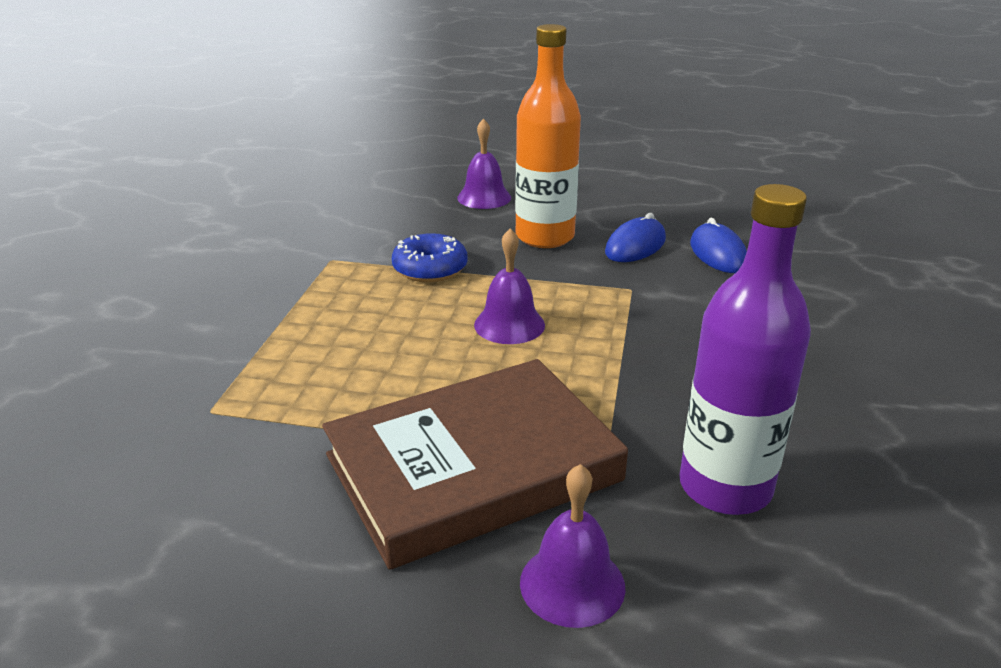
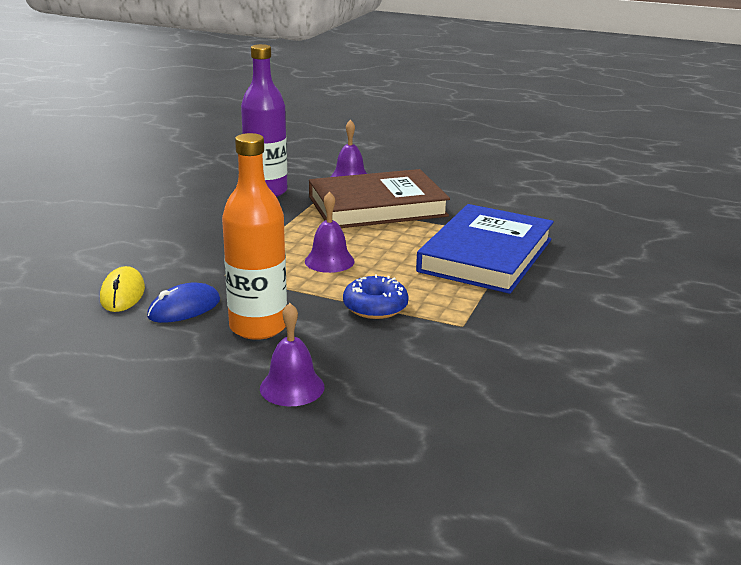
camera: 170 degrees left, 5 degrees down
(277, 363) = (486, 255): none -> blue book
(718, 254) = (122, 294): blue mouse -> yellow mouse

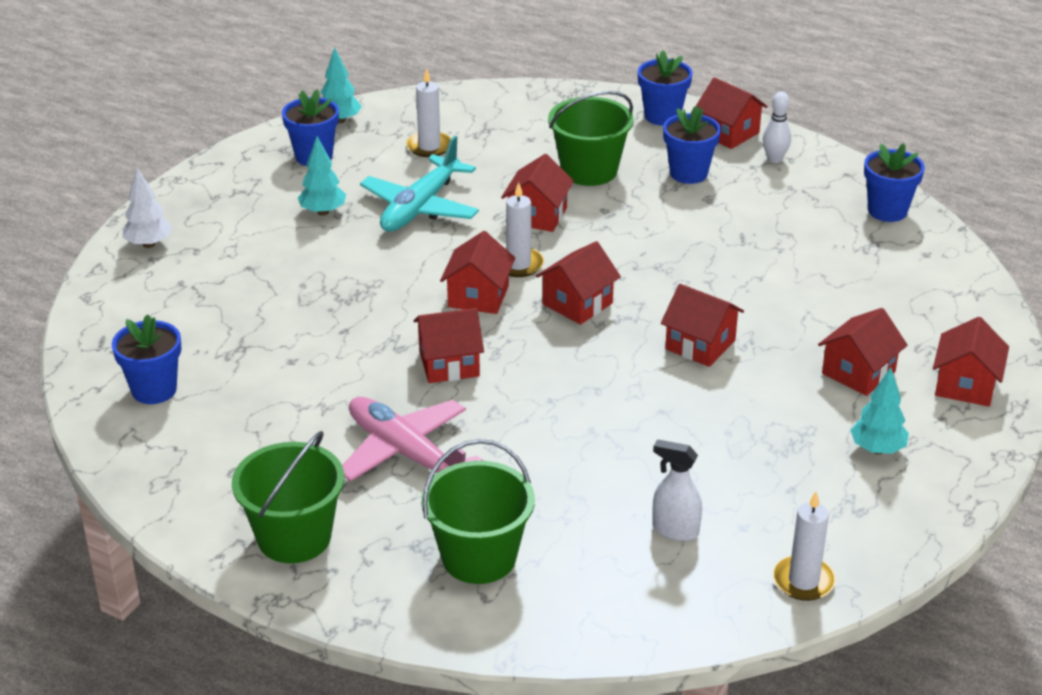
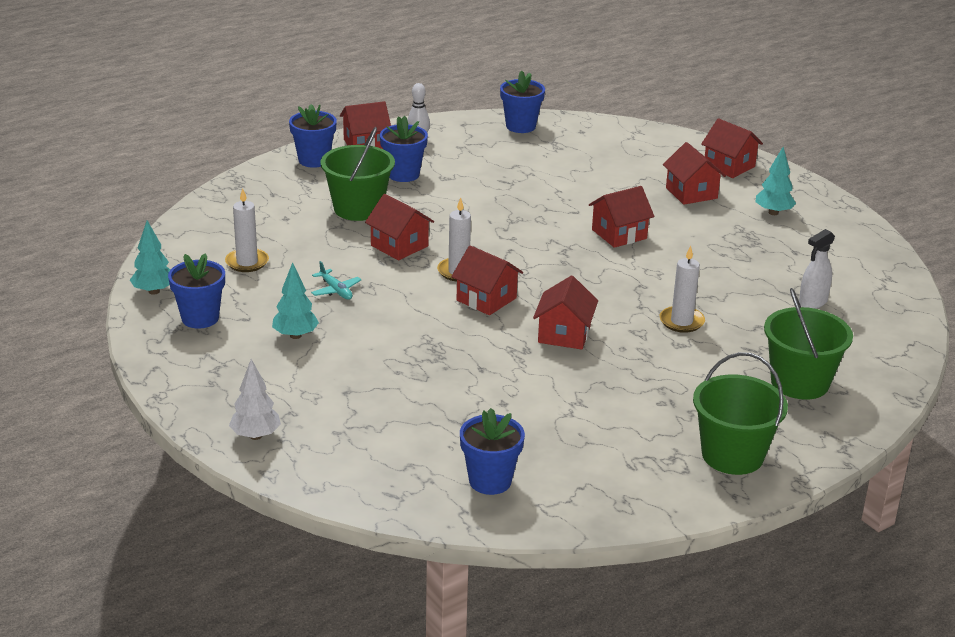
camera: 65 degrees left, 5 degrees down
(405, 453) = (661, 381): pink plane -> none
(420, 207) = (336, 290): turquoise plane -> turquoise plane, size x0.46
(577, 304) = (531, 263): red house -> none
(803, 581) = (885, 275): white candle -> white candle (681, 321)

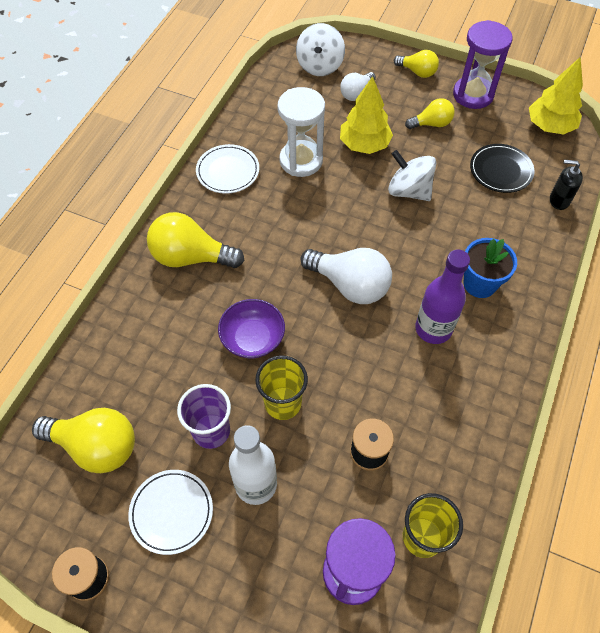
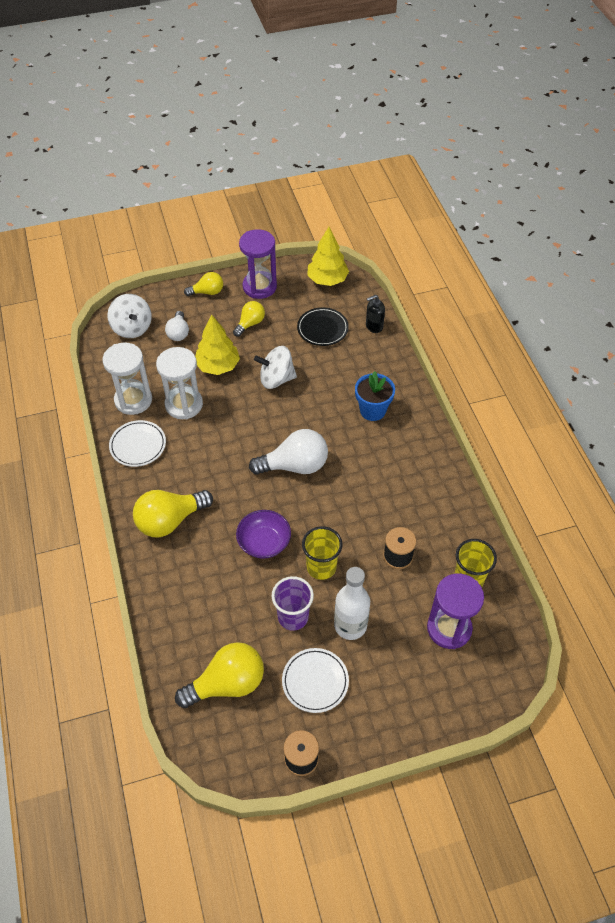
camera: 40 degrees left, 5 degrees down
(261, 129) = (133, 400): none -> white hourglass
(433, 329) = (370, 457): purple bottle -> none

+-------+

_INSTRUCTIONS FOR THE TASK_
Would you write out each record above exactly, with no images?

_ANSWER AREA_
camera: 170 degrees left, 5 degrees down
(277, 363) = (486, 255): none -> blue book
(718, 254) = (122, 294): blue mouse -> yellow mouse

camera: 65 degrees left, 5 degrees down
(405, 453) = (661, 381): pink plane -> none
(420, 207) = (336, 290): turquoise plane -> turquoise plane, size x0.46
(577, 304) = (531, 263): red house -> none
(803, 581) = (885, 275): white candle -> white candle (681, 321)

camera: 40 degrees left, 5 degrees down
(261, 129) = (133, 400): none -> white hourglass
(433, 329) = (370, 457): purple bottle -> none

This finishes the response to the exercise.